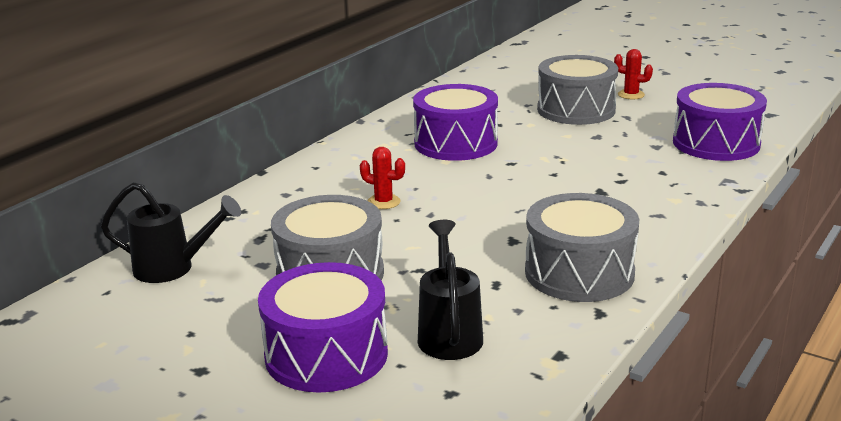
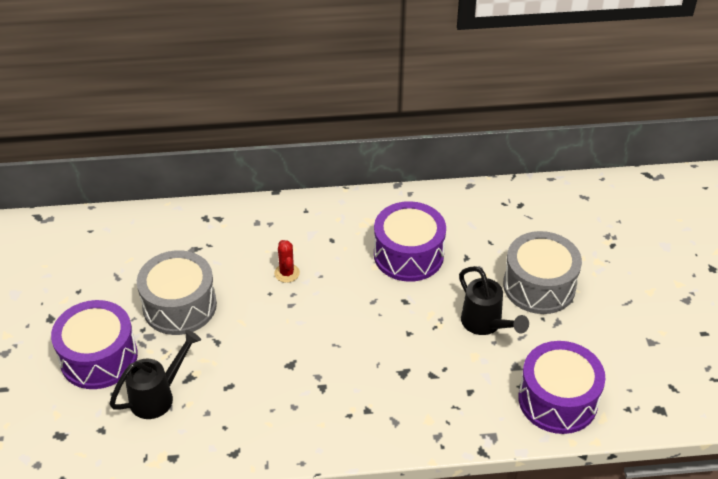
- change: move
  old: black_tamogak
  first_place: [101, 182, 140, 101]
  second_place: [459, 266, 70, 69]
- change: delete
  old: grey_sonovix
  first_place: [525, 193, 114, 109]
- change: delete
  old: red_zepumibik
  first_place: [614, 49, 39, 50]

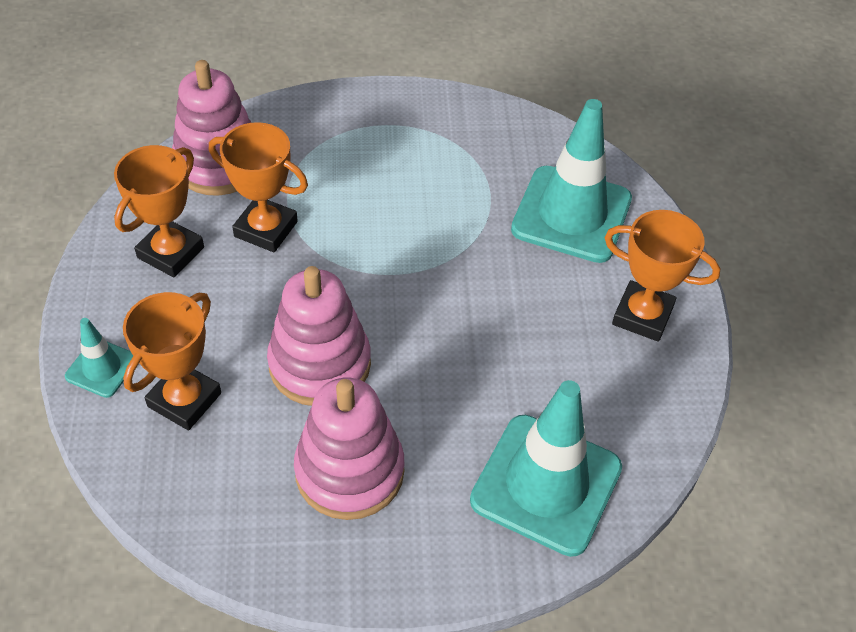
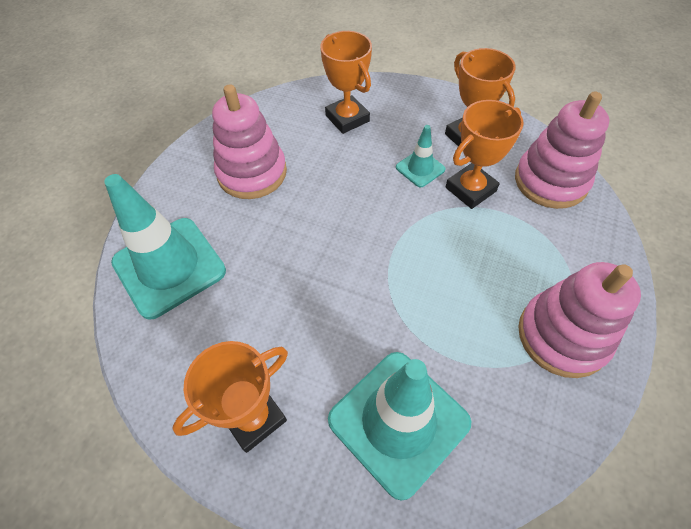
- change: move
  old: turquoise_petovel
  first_place: [65, 318, 68, 80]
  second_place: [396, 125, 50, 62]
- change: move
  old: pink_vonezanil
  first_place: [267, 266, 104, 140]
  second_place: [518, 262, 123, 116]

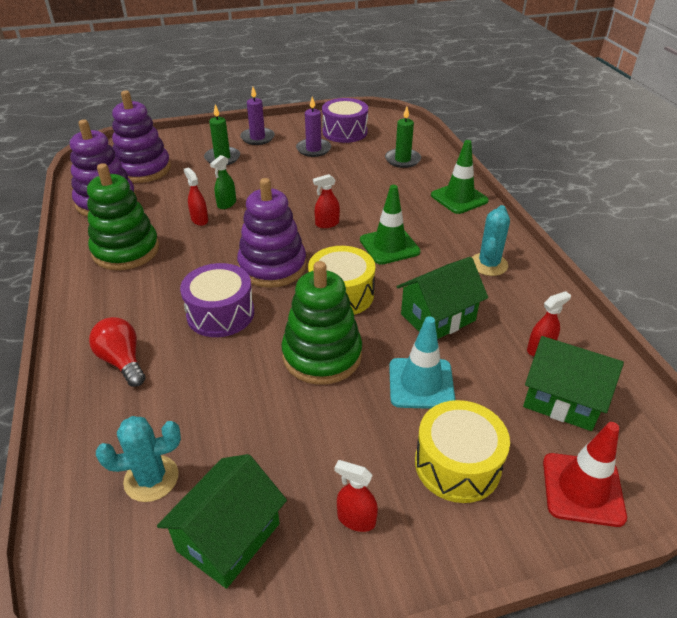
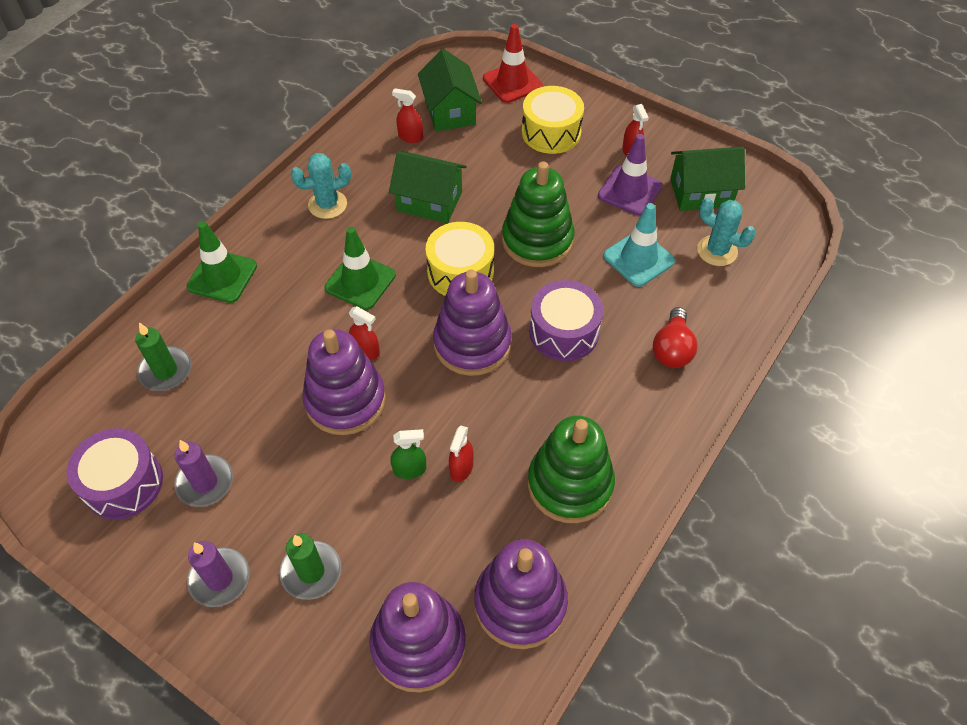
- change: move
  old: turquoise_petovel
  first_place: [389, 316, 66, 93]
  second_place: [603, 203, 72, 84]
- change: insert
  new: purple_vonezanil
  second_place: [302, 329, 84, 106]
- change: insert
  new: purple_petovel
  second_place: [598, 134, 64, 82]

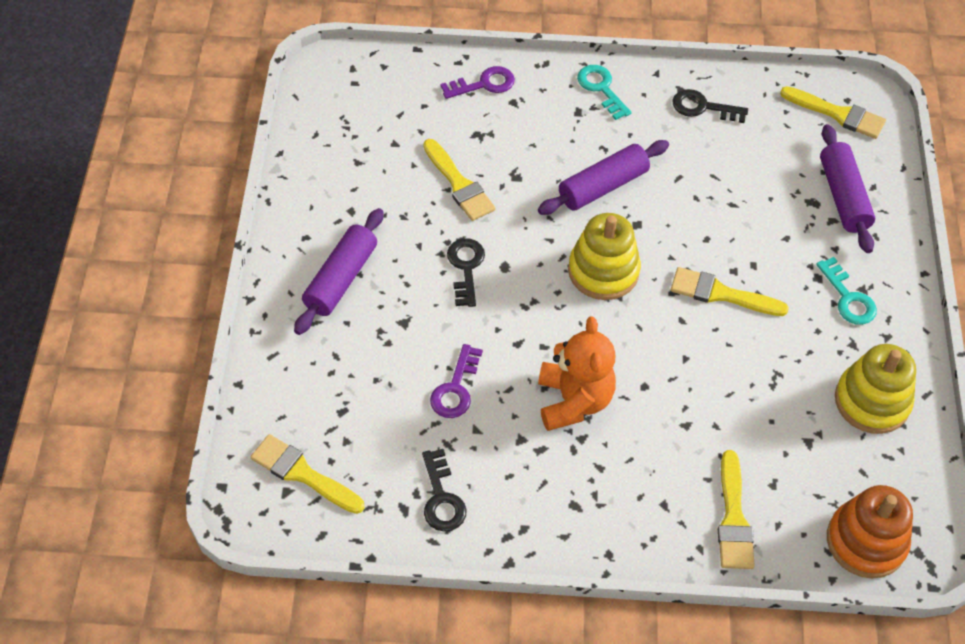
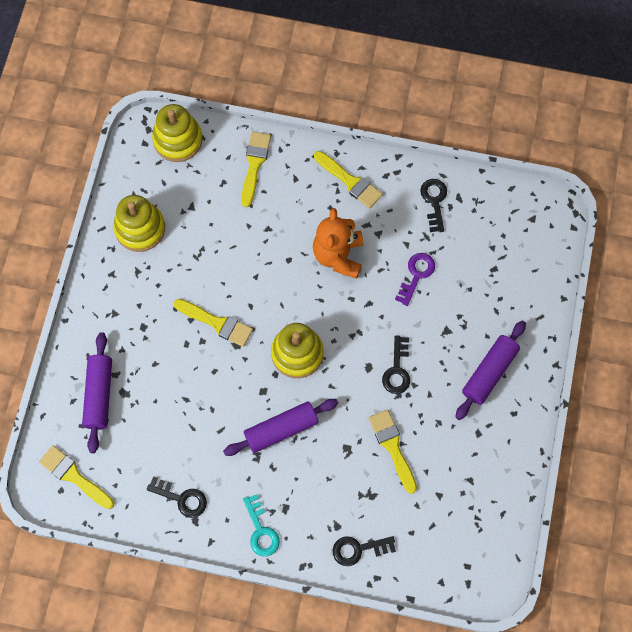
- change: move
  old: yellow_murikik
  first_place: [251, 434, 113, 80]
  second_place: [314, 151, 69, 58]
- change: recolor
  old: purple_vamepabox
  new: black_vamepabox
  first_place: [441, 66, 74, 33]
  second_place: [333, 536, 63, 30]
- change: delete
  old: turquoise_vamepabox
  first_place: [816, 257, 61, 68]
- change: recolor
  old: orange_vonezanil
  new: yellow_vonezanil
  first_place: [827, 485, 86, 93]
  second_place: [152, 104, 51, 58]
☆ ☆ ☆ ☆ ☆
_PROBLEM TO WORK ON_:
The lines needed run from the first line of the records through the line containing "first_place: [614, 49, 39, 50]", both included. Restate them word for word, without pictures.

_ANSWER AREA_:
- change: move
  old: black_tamogak
  first_place: [101, 182, 140, 101]
  second_place: [459, 266, 70, 69]
- change: delete
  old: grey_sonovix
  first_place: [525, 193, 114, 109]
- change: delete
  old: red_zepumibik
  first_place: [614, 49, 39, 50]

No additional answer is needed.